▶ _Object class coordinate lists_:
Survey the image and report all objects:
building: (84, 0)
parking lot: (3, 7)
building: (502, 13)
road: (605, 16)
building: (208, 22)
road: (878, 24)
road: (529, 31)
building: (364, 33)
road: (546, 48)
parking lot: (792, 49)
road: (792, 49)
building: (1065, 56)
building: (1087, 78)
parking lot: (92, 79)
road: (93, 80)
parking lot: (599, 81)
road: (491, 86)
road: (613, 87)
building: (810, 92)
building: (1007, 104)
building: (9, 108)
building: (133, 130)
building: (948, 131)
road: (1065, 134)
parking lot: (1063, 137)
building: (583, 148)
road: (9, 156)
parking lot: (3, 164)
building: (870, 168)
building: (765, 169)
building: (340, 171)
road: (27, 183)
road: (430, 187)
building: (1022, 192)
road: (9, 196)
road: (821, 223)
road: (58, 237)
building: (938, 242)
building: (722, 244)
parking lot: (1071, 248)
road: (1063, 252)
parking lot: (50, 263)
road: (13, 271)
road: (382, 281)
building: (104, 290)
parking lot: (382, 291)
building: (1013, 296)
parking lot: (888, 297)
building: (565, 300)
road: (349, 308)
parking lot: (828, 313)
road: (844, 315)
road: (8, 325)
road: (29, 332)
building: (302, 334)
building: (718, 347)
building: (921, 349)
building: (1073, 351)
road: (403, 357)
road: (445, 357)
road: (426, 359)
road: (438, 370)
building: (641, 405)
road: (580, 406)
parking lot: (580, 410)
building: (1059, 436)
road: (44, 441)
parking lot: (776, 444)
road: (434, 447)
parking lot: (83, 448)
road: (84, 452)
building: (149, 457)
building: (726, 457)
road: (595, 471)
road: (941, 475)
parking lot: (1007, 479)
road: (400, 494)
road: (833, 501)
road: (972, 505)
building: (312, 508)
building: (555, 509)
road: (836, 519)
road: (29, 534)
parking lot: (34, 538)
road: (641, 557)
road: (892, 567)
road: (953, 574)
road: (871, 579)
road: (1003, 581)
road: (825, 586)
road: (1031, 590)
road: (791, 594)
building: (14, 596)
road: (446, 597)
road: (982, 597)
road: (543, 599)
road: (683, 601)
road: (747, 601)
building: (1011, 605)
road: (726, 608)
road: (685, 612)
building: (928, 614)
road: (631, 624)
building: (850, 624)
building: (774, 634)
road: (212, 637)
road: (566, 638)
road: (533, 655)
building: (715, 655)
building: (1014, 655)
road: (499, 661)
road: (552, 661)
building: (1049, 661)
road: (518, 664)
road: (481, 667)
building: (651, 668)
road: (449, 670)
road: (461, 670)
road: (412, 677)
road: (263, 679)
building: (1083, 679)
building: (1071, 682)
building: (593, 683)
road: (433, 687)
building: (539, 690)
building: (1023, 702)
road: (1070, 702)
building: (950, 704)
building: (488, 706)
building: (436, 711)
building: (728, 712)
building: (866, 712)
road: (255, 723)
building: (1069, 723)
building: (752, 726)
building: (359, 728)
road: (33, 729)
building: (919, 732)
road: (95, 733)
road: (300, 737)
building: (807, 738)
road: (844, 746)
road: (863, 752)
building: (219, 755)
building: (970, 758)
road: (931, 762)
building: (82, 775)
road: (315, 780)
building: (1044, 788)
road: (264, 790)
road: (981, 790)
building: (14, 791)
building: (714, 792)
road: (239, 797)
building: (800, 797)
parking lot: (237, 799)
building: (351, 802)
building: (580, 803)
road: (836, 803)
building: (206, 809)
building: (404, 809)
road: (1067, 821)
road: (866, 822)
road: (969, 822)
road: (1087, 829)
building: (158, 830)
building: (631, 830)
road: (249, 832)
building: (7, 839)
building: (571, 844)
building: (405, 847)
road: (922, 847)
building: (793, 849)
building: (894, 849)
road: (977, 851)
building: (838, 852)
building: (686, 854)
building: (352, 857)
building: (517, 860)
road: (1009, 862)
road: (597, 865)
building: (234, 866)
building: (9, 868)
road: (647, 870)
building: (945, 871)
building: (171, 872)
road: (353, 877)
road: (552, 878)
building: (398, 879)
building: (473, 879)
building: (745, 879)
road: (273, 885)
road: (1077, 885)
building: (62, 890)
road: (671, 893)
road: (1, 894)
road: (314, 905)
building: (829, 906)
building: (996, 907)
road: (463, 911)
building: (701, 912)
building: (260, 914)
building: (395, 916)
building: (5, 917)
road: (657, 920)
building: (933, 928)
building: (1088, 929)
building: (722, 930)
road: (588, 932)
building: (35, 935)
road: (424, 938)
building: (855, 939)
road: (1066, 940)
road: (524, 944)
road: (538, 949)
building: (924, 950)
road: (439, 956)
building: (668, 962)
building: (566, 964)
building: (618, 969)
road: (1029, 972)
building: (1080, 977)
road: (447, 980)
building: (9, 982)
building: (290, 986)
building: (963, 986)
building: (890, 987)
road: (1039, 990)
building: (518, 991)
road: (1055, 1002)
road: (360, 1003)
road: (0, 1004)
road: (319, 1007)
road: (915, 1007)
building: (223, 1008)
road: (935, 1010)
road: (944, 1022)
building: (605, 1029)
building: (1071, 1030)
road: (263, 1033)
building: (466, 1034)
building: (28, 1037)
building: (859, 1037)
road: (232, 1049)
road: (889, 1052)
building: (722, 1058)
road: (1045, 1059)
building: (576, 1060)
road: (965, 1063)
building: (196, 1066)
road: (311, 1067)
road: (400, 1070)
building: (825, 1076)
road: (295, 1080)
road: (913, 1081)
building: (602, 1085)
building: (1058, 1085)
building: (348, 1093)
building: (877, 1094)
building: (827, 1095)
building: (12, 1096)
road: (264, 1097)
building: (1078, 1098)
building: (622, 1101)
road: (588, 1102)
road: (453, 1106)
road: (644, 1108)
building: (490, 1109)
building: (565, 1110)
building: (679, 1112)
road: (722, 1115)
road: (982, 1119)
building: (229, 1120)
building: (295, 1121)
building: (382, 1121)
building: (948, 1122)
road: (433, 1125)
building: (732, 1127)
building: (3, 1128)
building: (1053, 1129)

▶ _Aim of the exercise_:
Copy each entry above exactly, character for character.

▶ _Finished exercise_:
Survey the image and report all objects:
building: (84, 0)
parking lot: (3, 7)
building: (502, 13)
road: (605, 16)
building: (208, 22)
road: (878, 24)
road: (529, 31)
building: (364, 33)
road: (546, 48)
parking lot: (792, 49)
road: (792, 49)
building: (1065, 56)
building: (1087, 78)
parking lot: (92, 79)
road: (93, 80)
parking lot: (599, 81)
road: (491, 86)
road: (613, 87)
building: (810, 92)
building: (1007, 104)
building: (9, 108)
building: (133, 130)
building: (948, 131)
road: (1065, 134)
parking lot: (1063, 137)
building: (583, 148)
road: (9, 156)
parking lot: (3, 164)
building: (870, 168)
building: (765, 169)
building: (340, 171)
road: (27, 183)
road: (430, 187)
building: (1022, 192)
road: (9, 196)
road: (821, 223)
road: (58, 237)
building: (938, 242)
building: (722, 244)
parking lot: (1071, 248)
road: (1063, 252)
parking lot: (50, 263)
road: (13, 271)
road: (382, 281)
building: (104, 290)
parking lot: (382, 291)
building: (1013, 296)
parking lot: (888, 297)
building: (565, 300)
road: (349, 308)
parking lot: (828, 313)
road: (844, 315)
road: (8, 325)
road: (29, 332)
building: (302, 334)
building: (718, 347)
building: (921, 349)
building: (1073, 351)
road: (403, 357)
road: (445, 357)
road: (426, 359)
road: (438, 370)
building: (641, 405)
road: (580, 406)
parking lot: (580, 410)
building: (1059, 436)
road: (44, 441)
parking lot: (776, 444)
road: (434, 447)
parking lot: (83, 448)
road: (84, 452)
building: (149, 457)
building: (726, 457)
road: (595, 471)
road: (941, 475)
parking lot: (1007, 479)
road: (400, 494)
road: (833, 501)
road: (972, 505)
building: (312, 508)
building: (555, 509)
road: (836, 519)
road: (29, 534)
parking lot: (34, 538)
road: (641, 557)
road: (892, 567)
road: (953, 574)
road: (871, 579)
road: (1003, 581)
road: (825, 586)
road: (1031, 590)
road: (791, 594)
building: (14, 596)
road: (446, 597)
road: (982, 597)
road: (543, 599)
road: (683, 601)
road: (747, 601)
building: (1011, 605)
road: (726, 608)
road: (685, 612)
building: (928, 614)
road: (631, 624)
building: (850, 624)
building: (774, 634)
road: (212, 637)
road: (566, 638)
road: (533, 655)
building: (715, 655)
building: (1014, 655)
road: (499, 661)
road: (552, 661)
building: (1049, 661)
road: (518, 664)
road: (481, 667)
building: (651, 668)
road: (449, 670)
road: (461, 670)
road: (412, 677)
road: (263, 679)
building: (1083, 679)
building: (1071, 682)
building: (593, 683)
road: (433, 687)
building: (539, 690)
building: (1023, 702)
road: (1070, 702)
building: (950, 704)
building: (488, 706)
building: (436, 711)
building: (728, 712)
building: (866, 712)
road: (255, 723)
building: (1069, 723)
building: (752, 726)
building: (359, 728)
road: (33, 729)
building: (919, 732)
road: (95, 733)
road: (300, 737)
building: (807, 738)
road: (844, 746)
road: (863, 752)
building: (219, 755)
building: (970, 758)
road: (931, 762)
building: (82, 775)
road: (315, 780)
building: (1044, 788)
road: (264, 790)
road: (981, 790)
building: (14, 791)
building: (714, 792)
road: (239, 797)
building: (800, 797)
parking lot: (237, 799)
building: (351, 802)
building: (580, 803)
road: (836, 803)
building: (206, 809)
building: (404, 809)
road: (1067, 821)
road: (866, 822)
road: (969, 822)
road: (1087, 829)
building: (158, 830)
building: (631, 830)
road: (249, 832)
building: (7, 839)
building: (571, 844)
building: (405, 847)
road: (922, 847)
building: (793, 849)
building: (894, 849)
road: (977, 851)
building: (838, 852)
building: (686, 854)
building: (352, 857)
building: (517, 860)
road: (1009, 862)
road: (597, 865)
building: (234, 866)
building: (9, 868)
road: (647, 870)
building: (945, 871)
building: (171, 872)
road: (353, 877)
road: (552, 878)
building: (398, 879)
building: (473, 879)
building: (745, 879)
road: (273, 885)
road: (1077, 885)
building: (62, 890)
road: (671, 893)
road: (1, 894)
road: (314, 905)
building: (829, 906)
building: (996, 907)
road: (463, 911)
building: (701, 912)
building: (260, 914)
building: (395, 916)
building: (5, 917)
road: (657, 920)
building: (933, 928)
building: (1088, 929)
building: (722, 930)
road: (588, 932)
building: (35, 935)
road: (424, 938)
building: (855, 939)
road: (1066, 940)
road: (524, 944)
road: (538, 949)
building: (924, 950)
road: (439, 956)
building: (668, 962)
building: (566, 964)
building: (618, 969)
road: (1029, 972)
building: (1080, 977)
road: (447, 980)
building: (9, 982)
building: (290, 986)
building: (963, 986)
building: (890, 987)
road: (1039, 990)
building: (518, 991)
road: (1055, 1002)
road: (360, 1003)
road: (0, 1004)
road: (319, 1007)
road: (915, 1007)
building: (223, 1008)
road: (935, 1010)
road: (944, 1022)
building: (605, 1029)
building: (1071, 1030)
road: (263, 1033)
building: (466, 1034)
building: (28, 1037)
building: (859, 1037)
road: (232, 1049)
road: (889, 1052)
building: (722, 1058)
road: (1045, 1059)
building: (576, 1060)
road: (965, 1063)
building: (196, 1066)
road: (311, 1067)
road: (400, 1070)
building: (825, 1076)
road: (295, 1080)
road: (913, 1081)
building: (602, 1085)
building: (1058, 1085)
building: (348, 1093)
building: (877, 1094)
building: (827, 1095)
building: (12, 1096)
road: (264, 1097)
building: (1078, 1098)
building: (622, 1101)
road: (588, 1102)
road: (453, 1106)
road: (644, 1108)
building: (490, 1109)
building: (565, 1110)
building: (679, 1112)
road: (722, 1115)
road: (982, 1119)
building: (229, 1120)
building: (295, 1121)
building: (382, 1121)
building: (948, 1122)
road: (433, 1125)
building: (732, 1127)
building: (3, 1128)
building: (1053, 1129)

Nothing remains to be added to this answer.